*Job*. Copy every line of the following data that includes the string "trophy".

Dataset items

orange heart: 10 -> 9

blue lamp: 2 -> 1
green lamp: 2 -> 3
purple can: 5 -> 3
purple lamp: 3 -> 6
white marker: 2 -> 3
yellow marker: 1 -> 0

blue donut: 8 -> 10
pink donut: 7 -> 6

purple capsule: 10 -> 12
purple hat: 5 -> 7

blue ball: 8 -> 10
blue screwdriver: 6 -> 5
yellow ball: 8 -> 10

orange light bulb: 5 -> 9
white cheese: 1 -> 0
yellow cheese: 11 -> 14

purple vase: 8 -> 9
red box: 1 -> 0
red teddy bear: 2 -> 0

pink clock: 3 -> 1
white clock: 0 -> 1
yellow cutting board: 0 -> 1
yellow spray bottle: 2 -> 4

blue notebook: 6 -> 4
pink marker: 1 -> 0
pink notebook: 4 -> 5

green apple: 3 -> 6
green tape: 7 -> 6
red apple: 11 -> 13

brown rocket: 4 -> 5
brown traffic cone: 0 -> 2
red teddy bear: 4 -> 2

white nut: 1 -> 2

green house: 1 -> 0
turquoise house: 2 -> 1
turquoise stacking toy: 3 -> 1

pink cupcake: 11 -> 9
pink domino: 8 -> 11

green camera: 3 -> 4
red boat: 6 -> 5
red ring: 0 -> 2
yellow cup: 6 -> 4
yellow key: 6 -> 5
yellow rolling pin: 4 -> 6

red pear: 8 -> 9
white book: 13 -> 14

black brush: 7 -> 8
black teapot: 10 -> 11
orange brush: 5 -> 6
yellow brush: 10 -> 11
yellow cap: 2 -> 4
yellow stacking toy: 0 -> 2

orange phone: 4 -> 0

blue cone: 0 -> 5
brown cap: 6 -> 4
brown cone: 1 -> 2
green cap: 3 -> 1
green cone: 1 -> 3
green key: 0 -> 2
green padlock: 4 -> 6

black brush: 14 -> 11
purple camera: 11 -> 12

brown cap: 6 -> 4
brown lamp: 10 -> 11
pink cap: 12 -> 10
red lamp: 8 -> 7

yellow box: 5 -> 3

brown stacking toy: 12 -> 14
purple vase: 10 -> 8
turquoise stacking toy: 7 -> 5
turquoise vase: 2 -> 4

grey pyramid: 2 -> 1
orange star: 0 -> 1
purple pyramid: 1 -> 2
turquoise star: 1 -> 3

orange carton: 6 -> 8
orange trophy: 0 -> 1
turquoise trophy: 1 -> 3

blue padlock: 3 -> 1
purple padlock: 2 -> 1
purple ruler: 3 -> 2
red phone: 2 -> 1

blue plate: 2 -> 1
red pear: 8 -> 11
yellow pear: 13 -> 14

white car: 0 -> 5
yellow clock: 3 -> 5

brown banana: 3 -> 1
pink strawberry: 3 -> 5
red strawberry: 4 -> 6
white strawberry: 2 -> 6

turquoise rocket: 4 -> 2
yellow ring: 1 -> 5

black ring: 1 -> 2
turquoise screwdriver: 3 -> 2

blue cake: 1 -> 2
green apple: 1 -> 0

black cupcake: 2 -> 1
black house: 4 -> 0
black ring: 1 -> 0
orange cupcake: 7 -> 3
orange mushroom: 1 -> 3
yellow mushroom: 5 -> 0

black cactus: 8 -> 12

*Task result*.
orange trophy: 0 -> 1
turquoise trophy: 1 -> 3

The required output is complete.